§ **Exercise requirements**
Copy out every line of the material below that contains the string "kern".

§ **Entries shown**
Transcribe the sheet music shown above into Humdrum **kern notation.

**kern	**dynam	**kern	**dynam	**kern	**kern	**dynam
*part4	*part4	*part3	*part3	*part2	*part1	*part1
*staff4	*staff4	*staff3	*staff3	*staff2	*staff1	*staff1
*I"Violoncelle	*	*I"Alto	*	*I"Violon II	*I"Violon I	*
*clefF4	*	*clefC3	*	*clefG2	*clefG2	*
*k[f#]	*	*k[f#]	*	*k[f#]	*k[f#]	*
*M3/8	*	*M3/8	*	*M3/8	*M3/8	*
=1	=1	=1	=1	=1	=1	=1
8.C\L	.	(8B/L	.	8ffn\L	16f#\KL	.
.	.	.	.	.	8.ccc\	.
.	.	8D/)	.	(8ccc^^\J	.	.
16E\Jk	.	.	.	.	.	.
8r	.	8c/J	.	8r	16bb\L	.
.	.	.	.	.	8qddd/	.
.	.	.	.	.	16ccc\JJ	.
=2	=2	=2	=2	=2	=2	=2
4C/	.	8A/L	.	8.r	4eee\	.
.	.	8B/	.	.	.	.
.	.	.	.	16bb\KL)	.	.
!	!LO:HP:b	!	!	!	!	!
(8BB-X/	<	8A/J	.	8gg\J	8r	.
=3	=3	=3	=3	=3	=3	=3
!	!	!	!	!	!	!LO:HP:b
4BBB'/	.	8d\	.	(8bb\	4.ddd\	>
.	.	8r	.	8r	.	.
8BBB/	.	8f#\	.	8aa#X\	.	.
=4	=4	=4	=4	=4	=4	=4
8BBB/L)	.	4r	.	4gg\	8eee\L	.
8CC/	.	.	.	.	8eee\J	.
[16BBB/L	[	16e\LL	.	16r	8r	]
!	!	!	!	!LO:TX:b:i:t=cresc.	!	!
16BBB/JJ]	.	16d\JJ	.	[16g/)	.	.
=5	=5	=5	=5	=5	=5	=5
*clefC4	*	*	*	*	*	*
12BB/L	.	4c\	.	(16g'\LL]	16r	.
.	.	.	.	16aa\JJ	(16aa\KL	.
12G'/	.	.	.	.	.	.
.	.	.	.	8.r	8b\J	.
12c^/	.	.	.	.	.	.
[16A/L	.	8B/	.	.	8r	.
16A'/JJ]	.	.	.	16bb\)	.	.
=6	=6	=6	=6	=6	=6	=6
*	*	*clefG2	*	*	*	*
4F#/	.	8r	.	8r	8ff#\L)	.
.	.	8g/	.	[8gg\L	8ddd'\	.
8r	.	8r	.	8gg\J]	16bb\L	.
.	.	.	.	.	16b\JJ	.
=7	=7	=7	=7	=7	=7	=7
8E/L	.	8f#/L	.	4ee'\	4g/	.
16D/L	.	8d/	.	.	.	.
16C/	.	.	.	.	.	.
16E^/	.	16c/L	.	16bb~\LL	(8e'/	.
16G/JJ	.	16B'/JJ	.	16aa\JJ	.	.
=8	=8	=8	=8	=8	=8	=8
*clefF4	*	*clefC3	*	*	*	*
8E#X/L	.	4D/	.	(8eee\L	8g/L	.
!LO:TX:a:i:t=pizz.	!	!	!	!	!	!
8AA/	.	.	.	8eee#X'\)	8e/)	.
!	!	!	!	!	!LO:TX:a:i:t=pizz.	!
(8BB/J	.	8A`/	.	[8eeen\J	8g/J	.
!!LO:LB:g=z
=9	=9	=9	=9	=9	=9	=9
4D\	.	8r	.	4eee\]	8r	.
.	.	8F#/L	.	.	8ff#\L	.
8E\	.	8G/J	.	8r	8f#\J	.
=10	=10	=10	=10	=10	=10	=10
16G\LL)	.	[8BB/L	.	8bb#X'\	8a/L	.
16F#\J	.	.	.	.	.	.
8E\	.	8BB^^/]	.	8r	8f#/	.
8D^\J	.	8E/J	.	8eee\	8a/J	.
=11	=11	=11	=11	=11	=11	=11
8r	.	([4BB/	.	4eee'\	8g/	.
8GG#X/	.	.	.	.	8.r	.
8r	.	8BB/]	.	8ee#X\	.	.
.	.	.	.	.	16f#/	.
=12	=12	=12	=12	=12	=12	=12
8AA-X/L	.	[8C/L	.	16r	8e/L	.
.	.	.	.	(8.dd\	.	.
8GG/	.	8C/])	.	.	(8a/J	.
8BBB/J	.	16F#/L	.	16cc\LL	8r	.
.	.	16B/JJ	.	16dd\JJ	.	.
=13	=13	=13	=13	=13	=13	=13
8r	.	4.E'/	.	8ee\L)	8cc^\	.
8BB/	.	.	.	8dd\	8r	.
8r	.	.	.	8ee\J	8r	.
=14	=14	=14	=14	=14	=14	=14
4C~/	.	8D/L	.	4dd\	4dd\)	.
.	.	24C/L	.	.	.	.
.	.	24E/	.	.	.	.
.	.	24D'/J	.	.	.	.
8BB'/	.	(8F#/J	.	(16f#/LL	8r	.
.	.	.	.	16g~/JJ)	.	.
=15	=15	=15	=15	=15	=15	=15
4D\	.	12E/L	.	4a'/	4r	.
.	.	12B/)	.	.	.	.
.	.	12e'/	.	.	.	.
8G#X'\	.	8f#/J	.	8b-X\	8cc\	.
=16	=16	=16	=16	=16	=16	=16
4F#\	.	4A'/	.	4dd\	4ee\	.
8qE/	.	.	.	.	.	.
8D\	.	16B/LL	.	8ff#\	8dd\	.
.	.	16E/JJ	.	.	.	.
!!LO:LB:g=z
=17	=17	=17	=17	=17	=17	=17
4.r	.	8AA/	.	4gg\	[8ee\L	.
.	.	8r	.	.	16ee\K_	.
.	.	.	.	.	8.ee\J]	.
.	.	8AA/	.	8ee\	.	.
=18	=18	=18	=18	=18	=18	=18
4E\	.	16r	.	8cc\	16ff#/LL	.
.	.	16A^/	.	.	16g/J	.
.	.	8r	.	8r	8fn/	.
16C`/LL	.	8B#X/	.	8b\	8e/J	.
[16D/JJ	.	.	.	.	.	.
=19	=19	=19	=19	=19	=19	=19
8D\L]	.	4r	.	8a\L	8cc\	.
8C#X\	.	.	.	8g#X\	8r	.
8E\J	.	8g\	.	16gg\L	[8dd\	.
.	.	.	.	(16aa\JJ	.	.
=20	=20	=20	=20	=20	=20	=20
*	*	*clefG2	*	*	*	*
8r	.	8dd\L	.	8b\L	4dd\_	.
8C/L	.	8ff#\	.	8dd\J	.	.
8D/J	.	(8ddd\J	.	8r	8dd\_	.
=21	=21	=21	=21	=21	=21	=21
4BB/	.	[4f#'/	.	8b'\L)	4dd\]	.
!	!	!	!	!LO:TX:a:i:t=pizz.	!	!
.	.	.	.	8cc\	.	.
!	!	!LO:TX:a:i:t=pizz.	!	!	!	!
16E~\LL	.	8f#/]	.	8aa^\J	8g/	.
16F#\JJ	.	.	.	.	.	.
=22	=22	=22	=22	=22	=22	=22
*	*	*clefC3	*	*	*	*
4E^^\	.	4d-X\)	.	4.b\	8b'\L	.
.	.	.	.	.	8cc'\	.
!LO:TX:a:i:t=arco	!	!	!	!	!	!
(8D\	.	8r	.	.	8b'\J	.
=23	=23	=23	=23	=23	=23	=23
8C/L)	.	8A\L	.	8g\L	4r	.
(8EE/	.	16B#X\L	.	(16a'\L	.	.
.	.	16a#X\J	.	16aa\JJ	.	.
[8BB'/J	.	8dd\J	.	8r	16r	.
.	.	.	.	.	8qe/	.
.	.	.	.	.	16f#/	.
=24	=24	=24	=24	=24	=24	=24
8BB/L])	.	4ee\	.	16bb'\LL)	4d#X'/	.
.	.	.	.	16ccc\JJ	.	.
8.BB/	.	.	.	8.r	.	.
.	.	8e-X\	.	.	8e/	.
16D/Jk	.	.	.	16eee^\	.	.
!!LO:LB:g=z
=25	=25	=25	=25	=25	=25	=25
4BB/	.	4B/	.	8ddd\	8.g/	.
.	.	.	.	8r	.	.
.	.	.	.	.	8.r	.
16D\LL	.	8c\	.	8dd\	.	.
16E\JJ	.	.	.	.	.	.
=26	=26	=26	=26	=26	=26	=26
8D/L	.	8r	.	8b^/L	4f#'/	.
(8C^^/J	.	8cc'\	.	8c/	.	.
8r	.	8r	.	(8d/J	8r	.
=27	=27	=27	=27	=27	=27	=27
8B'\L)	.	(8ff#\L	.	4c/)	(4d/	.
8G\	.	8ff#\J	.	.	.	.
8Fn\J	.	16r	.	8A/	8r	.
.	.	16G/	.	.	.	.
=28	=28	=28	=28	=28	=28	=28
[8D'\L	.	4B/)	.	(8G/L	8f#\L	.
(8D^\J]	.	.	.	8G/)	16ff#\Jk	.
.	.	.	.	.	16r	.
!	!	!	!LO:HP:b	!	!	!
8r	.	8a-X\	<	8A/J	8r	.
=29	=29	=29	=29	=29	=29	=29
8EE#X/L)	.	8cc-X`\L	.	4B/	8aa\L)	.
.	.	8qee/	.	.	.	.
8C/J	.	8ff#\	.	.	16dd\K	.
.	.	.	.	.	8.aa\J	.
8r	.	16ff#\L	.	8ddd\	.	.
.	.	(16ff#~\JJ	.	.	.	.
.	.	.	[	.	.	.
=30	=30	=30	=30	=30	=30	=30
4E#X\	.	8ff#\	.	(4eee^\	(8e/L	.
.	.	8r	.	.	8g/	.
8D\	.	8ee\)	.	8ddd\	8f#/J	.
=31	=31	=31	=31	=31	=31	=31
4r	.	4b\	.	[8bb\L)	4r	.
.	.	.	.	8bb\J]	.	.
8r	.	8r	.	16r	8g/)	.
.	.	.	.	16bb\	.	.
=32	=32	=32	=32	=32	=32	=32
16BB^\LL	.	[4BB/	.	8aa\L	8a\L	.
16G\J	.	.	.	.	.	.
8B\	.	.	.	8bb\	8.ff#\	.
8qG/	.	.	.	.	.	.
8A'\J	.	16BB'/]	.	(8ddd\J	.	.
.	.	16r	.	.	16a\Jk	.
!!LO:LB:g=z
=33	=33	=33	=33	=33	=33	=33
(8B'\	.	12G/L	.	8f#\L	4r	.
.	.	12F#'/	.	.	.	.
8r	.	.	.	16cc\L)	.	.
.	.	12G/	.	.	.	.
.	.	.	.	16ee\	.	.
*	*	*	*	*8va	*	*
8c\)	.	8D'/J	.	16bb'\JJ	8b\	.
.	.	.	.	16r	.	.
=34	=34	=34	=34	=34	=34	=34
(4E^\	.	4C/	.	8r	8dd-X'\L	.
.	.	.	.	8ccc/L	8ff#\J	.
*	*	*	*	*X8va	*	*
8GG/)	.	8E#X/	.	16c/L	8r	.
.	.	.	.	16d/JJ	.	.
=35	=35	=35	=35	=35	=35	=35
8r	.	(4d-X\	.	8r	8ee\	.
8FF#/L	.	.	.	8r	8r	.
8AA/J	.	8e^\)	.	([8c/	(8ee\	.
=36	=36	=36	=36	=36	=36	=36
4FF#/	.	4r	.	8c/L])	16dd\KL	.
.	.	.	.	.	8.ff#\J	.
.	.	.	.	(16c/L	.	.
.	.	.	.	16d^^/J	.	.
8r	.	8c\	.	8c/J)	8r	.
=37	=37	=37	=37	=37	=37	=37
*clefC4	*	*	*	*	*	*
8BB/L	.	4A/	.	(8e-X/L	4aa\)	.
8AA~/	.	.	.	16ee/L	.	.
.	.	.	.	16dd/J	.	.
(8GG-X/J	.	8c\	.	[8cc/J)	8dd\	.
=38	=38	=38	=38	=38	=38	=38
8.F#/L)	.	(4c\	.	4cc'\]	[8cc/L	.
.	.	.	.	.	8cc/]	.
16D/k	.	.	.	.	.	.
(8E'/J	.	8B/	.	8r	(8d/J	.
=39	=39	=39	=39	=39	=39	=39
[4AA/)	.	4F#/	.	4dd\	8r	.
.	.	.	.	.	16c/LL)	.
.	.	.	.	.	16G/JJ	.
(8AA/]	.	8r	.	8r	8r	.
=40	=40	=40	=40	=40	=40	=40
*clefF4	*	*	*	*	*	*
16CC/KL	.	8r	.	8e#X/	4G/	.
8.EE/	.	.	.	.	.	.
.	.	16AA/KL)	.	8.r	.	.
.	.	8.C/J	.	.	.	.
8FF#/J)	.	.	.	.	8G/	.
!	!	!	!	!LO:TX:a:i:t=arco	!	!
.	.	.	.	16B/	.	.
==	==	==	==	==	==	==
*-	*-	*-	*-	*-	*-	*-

§ **Written response**
Transcribe the sheet music shown above into Humdrum **kern notation.
**kern	**dynam	**kern	**dynam	**kern	**kern	**dynam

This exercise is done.